» **Input**:

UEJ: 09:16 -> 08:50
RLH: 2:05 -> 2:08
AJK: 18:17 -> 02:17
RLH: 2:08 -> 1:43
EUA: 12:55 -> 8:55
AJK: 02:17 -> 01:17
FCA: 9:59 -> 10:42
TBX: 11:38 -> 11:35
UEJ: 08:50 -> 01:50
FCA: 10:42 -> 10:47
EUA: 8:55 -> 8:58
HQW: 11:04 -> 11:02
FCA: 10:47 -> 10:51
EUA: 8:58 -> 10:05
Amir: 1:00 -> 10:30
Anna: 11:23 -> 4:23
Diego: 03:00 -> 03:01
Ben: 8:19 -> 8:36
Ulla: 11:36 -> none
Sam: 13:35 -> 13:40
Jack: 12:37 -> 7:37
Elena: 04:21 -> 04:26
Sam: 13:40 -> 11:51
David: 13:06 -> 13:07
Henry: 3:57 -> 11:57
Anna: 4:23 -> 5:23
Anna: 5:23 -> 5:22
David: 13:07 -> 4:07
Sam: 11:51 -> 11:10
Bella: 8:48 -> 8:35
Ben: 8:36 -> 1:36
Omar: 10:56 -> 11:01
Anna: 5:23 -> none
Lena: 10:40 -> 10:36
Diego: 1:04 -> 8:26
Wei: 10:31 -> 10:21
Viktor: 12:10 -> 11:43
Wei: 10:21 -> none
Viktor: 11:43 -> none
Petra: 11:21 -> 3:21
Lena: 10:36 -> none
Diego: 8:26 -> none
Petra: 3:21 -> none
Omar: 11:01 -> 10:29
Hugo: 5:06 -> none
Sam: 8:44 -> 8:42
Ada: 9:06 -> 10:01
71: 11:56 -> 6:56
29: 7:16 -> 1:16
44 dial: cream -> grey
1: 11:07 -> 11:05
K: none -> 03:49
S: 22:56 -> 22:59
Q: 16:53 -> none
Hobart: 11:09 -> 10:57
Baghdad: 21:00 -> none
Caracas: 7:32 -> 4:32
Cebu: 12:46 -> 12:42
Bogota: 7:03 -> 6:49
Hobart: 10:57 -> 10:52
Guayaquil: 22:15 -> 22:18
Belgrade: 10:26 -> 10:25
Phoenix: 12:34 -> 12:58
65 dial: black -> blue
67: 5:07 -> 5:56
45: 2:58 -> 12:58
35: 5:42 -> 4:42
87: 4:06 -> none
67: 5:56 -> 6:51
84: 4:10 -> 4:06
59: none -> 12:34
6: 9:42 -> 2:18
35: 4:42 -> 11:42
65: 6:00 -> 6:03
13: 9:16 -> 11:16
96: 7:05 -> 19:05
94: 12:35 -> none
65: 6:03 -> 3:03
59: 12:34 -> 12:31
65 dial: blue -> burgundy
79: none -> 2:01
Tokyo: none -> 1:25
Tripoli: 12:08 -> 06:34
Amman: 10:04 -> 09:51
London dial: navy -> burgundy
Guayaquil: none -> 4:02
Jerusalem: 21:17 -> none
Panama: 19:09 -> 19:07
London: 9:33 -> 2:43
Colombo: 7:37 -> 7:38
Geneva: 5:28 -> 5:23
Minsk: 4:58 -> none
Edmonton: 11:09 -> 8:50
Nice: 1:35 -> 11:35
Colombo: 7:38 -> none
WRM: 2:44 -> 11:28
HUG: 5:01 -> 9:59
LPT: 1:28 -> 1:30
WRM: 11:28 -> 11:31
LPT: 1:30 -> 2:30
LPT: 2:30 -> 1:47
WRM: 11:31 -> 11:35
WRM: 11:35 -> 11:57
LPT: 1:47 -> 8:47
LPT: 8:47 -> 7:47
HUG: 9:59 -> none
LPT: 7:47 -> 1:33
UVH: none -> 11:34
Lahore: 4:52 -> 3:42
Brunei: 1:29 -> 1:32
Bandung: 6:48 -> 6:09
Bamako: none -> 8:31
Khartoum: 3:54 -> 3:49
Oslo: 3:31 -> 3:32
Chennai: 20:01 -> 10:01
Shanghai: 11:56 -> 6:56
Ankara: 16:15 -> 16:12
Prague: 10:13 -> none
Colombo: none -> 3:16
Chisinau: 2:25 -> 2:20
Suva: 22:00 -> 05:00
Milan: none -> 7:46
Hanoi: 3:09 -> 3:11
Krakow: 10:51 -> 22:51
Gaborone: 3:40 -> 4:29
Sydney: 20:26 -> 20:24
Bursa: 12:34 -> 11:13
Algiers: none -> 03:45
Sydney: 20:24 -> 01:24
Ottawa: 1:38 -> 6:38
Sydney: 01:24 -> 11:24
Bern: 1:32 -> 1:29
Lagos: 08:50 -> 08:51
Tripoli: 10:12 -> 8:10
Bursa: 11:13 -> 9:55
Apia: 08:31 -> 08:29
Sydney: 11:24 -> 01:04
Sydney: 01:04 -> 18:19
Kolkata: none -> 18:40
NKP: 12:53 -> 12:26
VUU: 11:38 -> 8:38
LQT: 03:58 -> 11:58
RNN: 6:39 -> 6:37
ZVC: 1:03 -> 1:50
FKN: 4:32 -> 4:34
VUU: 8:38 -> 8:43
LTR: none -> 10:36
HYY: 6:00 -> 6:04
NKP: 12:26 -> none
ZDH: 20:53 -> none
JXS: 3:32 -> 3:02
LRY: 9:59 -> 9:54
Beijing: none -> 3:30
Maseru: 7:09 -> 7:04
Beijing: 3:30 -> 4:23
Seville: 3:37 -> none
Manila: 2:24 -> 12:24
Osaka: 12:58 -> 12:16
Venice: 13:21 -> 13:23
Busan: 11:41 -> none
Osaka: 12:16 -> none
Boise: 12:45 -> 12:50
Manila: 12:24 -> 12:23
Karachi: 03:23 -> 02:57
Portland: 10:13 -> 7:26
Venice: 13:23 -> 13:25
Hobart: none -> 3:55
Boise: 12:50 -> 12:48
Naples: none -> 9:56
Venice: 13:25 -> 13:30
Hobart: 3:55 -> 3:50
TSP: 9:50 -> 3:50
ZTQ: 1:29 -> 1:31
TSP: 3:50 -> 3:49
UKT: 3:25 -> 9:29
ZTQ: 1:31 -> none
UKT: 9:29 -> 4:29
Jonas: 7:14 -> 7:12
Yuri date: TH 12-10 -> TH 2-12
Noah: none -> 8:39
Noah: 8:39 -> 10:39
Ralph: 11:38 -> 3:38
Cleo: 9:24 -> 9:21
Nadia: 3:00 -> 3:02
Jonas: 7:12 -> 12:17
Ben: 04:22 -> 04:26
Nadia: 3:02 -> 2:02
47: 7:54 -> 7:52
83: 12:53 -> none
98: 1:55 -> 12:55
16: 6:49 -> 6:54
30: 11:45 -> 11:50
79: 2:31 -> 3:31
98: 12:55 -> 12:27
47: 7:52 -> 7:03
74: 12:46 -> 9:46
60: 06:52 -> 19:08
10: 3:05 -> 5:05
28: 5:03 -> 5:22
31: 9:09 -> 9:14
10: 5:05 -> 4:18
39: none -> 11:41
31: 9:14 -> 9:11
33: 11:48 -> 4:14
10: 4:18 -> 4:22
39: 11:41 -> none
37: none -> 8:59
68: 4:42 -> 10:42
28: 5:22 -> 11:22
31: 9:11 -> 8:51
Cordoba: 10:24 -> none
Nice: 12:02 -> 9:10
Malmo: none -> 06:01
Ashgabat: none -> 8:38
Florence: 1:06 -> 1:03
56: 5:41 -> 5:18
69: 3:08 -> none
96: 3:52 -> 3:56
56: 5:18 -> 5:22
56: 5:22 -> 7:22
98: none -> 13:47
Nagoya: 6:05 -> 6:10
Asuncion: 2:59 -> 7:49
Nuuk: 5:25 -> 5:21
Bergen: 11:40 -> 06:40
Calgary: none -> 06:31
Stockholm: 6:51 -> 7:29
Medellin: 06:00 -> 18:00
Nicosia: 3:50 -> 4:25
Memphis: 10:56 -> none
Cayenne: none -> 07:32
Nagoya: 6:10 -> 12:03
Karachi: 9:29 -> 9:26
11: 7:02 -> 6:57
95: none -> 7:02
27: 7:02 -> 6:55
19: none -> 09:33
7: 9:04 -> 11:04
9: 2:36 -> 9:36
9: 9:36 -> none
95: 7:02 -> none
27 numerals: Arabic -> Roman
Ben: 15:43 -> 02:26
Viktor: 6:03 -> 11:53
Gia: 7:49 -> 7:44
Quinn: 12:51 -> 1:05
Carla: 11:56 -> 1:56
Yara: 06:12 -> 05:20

» **Exercise requirements**: Copy everything from the first of the items down to and including the line that contains "Diego: 03:00 -> 03:01", keeping each line unchanged.

» **Full answer**:
UEJ: 09:16 -> 08:50
RLH: 2:05 -> 2:08
AJK: 18:17 -> 02:17
RLH: 2:08 -> 1:43
EUA: 12:55 -> 8:55
AJK: 02:17 -> 01:17
FCA: 9:59 -> 10:42
TBX: 11:38 -> 11:35
UEJ: 08:50 -> 01:50
FCA: 10:42 -> 10:47
EUA: 8:55 -> 8:58
HQW: 11:04 -> 11:02
FCA: 10:47 -> 10:51
EUA: 8:58 -> 10:05
Amir: 1:00 -> 10:30
Anna: 11:23 -> 4:23
Diego: 03:00 -> 03:01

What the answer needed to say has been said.